**Exercise objective:** In the entries below, count the lines holding "none". Reply with the number only.

[Source data]
┌──

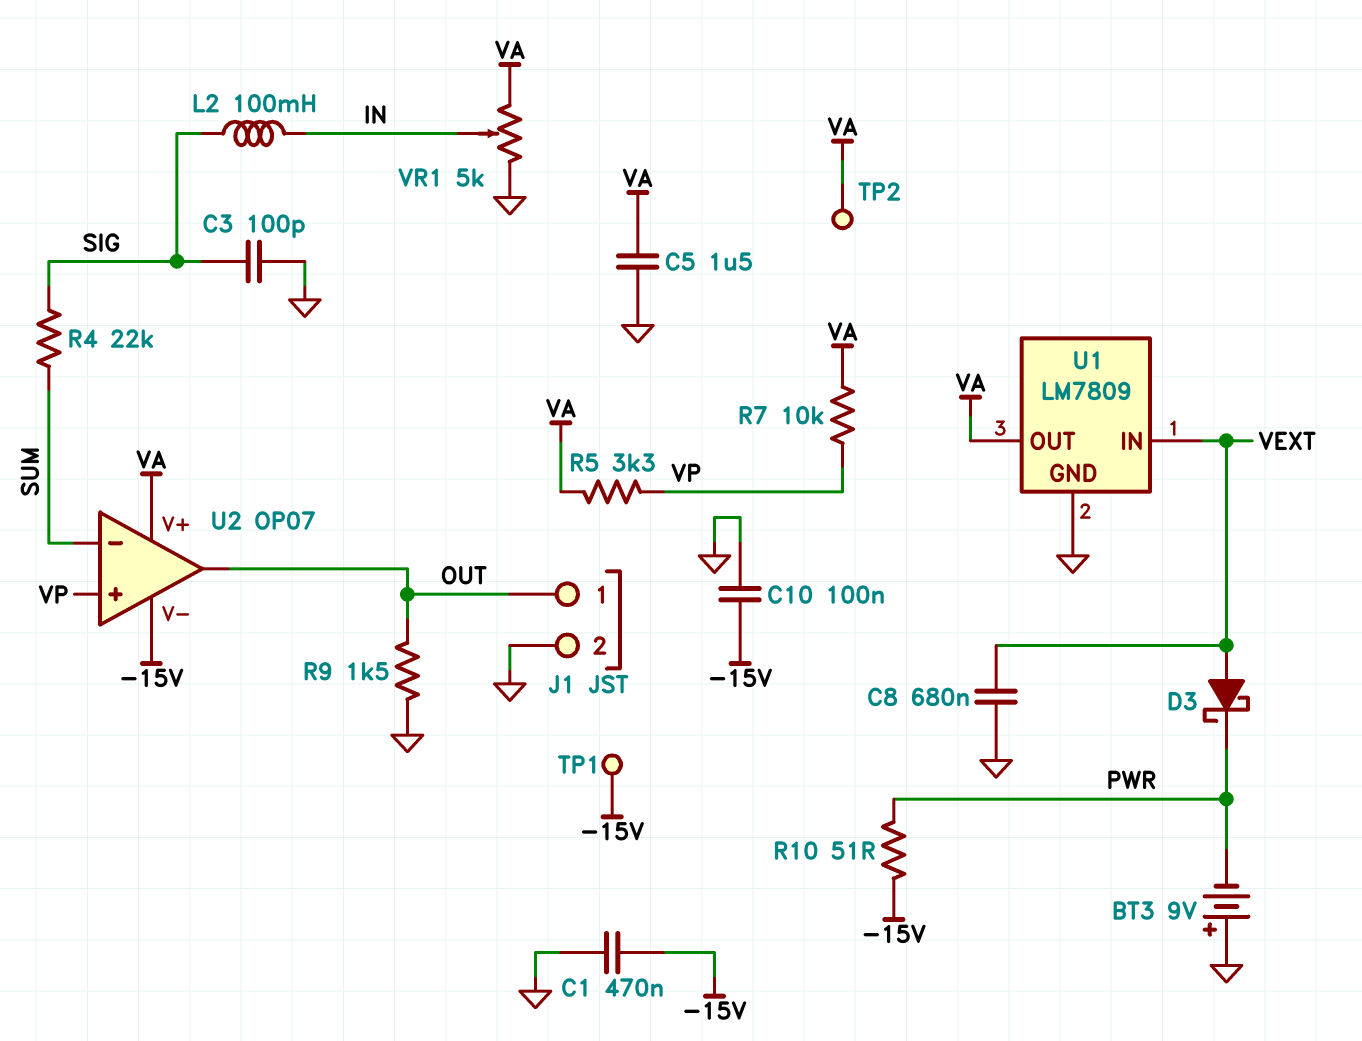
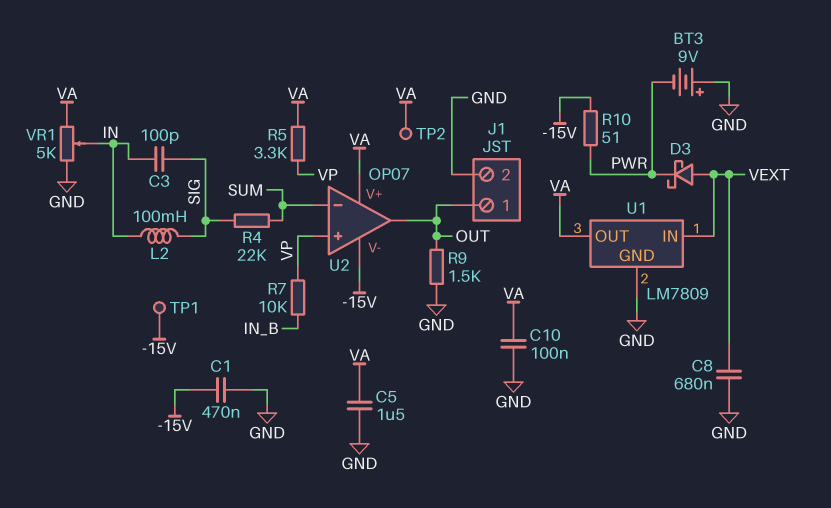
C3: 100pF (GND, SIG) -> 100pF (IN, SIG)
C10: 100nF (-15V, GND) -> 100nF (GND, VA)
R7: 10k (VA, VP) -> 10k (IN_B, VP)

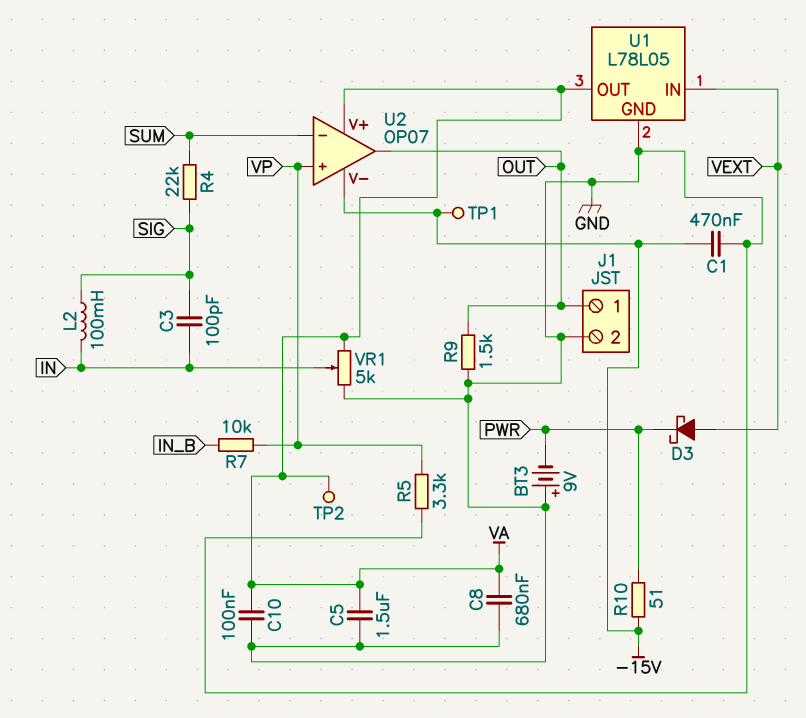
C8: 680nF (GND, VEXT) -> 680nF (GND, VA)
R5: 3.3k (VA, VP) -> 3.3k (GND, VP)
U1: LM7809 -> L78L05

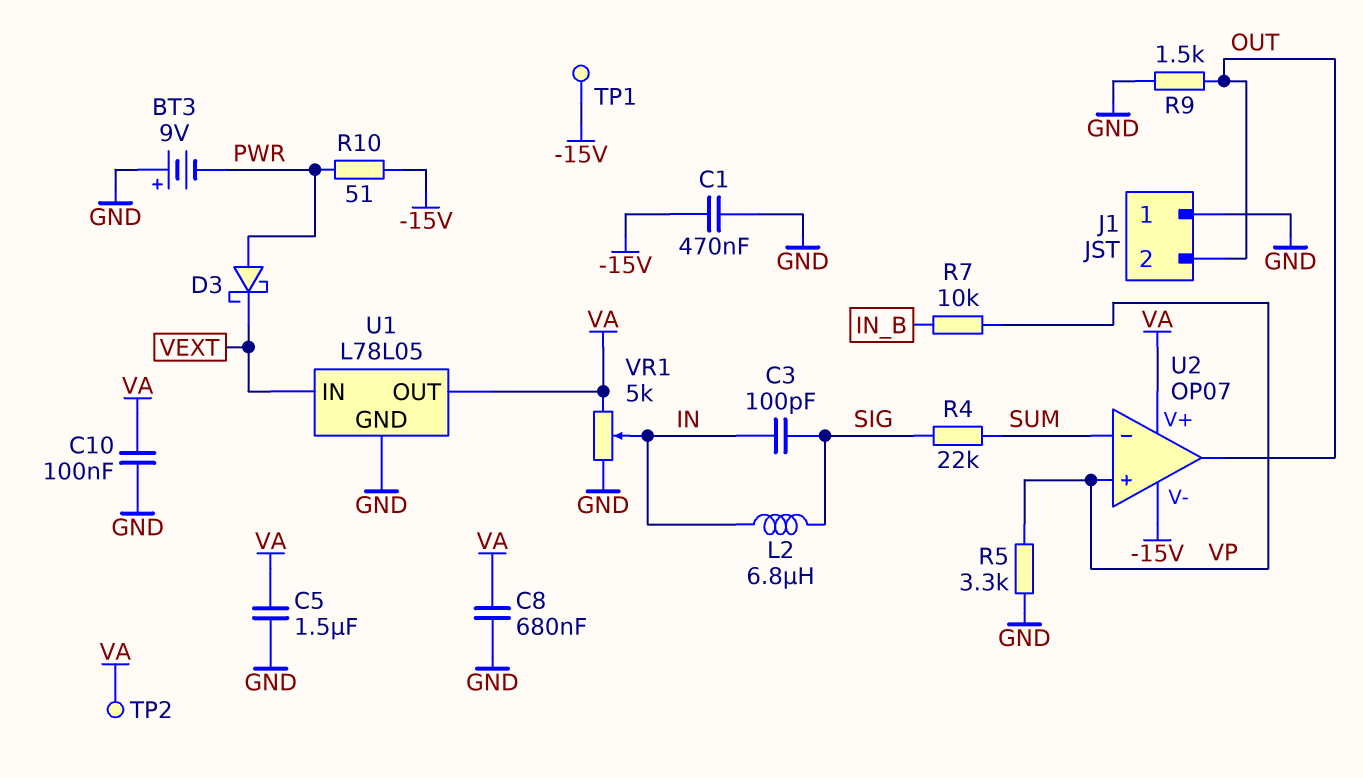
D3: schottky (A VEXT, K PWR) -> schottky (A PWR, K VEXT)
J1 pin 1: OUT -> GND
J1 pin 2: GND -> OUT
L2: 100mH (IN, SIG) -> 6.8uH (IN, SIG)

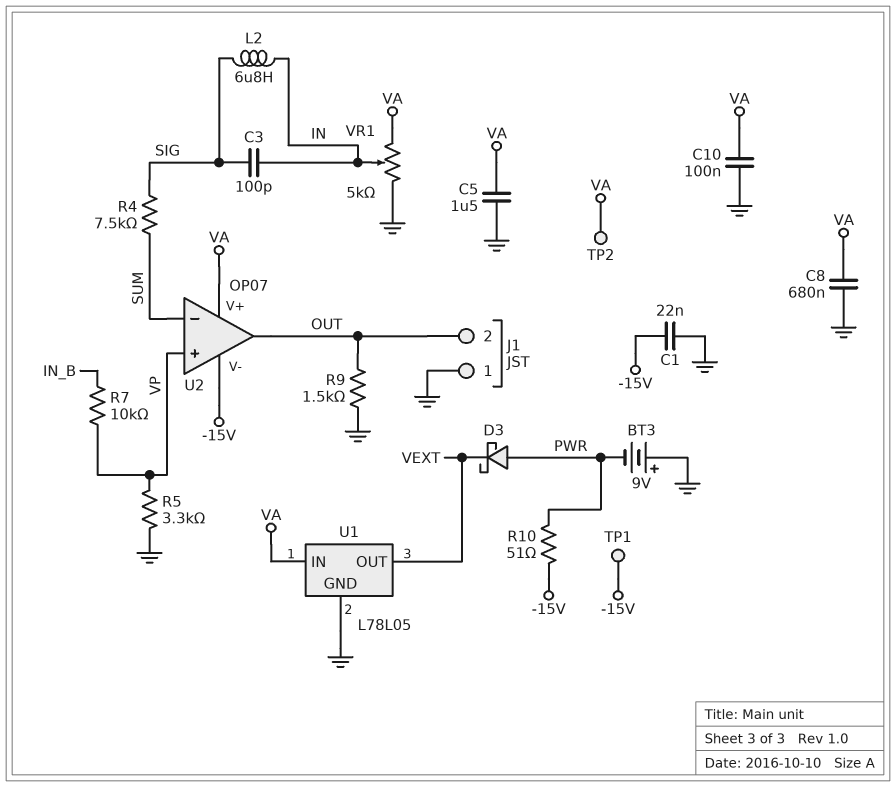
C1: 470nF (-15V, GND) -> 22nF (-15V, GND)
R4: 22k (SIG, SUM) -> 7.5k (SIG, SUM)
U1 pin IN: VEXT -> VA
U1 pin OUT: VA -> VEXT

└──
┌──

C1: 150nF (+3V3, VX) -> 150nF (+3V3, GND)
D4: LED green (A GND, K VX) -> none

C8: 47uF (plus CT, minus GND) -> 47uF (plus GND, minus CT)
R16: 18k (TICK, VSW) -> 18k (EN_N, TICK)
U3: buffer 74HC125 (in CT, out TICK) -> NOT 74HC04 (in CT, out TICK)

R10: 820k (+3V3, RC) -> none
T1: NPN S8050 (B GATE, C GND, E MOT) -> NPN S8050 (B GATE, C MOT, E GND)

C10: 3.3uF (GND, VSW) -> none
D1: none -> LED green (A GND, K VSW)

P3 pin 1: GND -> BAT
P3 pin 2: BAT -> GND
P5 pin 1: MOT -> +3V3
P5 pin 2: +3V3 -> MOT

└──
┌──

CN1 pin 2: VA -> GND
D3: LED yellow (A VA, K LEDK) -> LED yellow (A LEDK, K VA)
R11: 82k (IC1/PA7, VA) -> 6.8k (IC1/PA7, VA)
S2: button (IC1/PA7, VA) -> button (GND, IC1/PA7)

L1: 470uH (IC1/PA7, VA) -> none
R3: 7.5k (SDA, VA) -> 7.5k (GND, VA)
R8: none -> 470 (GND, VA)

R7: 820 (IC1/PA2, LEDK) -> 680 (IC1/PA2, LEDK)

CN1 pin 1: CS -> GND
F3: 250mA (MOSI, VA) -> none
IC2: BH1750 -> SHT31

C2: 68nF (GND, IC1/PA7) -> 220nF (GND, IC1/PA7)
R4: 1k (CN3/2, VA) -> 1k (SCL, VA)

└──

**Result of the exercise:** 7